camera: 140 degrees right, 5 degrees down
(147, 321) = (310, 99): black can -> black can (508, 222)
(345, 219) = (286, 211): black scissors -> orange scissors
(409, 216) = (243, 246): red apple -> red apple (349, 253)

--

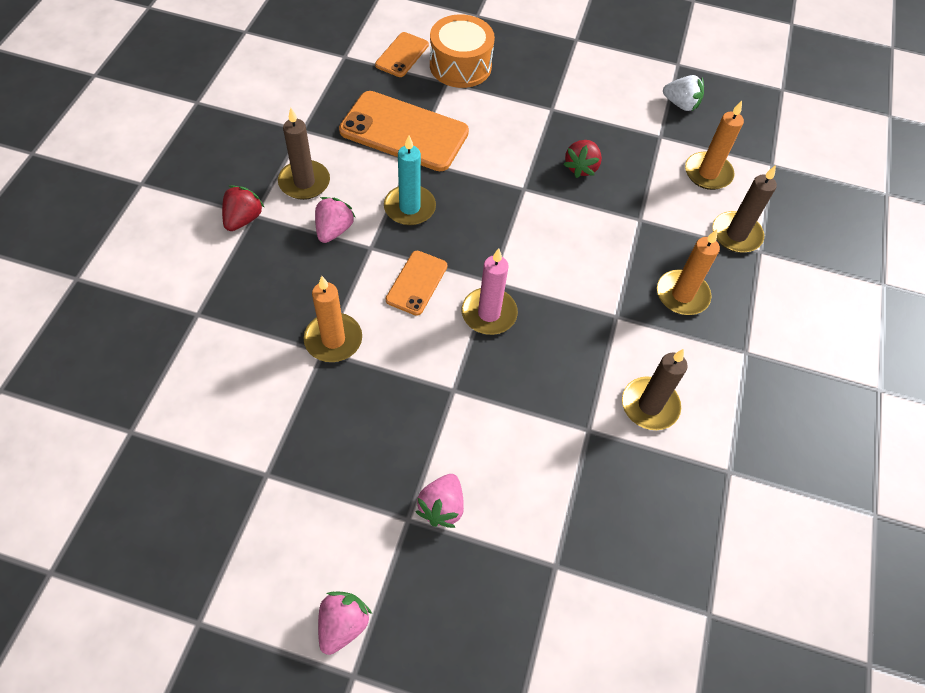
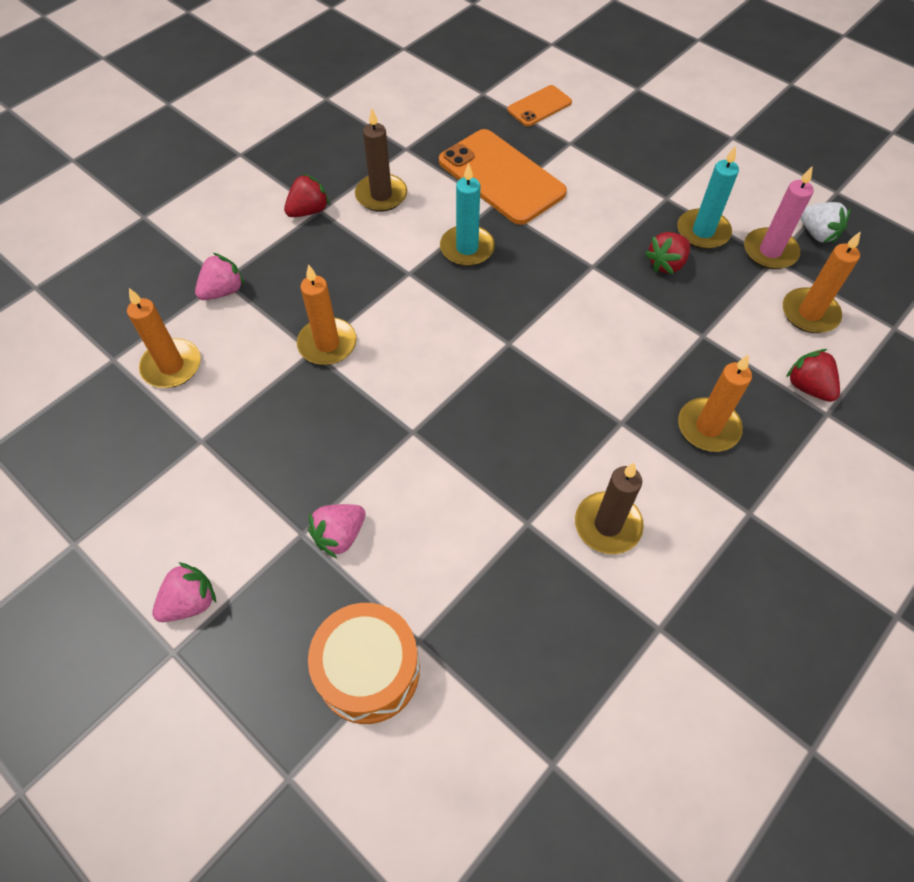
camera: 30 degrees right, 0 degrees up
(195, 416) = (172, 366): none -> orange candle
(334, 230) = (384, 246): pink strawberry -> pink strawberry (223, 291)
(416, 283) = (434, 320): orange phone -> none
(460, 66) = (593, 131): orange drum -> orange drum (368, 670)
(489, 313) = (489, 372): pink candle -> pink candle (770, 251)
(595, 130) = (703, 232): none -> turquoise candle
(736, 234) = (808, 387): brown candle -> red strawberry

==

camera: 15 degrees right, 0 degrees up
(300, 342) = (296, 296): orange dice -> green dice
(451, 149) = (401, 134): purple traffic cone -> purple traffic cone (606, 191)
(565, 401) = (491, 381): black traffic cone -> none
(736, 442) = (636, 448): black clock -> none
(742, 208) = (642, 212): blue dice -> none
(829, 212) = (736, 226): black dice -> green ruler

• **WHAT IS REQUIRED**: The reply should consist solely of the lines above from the one that has "(736, 442) = (636, 448): black clock -> none" through the one that has "(829, 212) = (736, 226): black", reproduced exactly.

• **ANSWER FOR THE TASK**:
(736, 442) = (636, 448): black clock -> none
(742, 208) = (642, 212): blue dice -> none
(829, 212) = (736, 226): black dice -> green ruler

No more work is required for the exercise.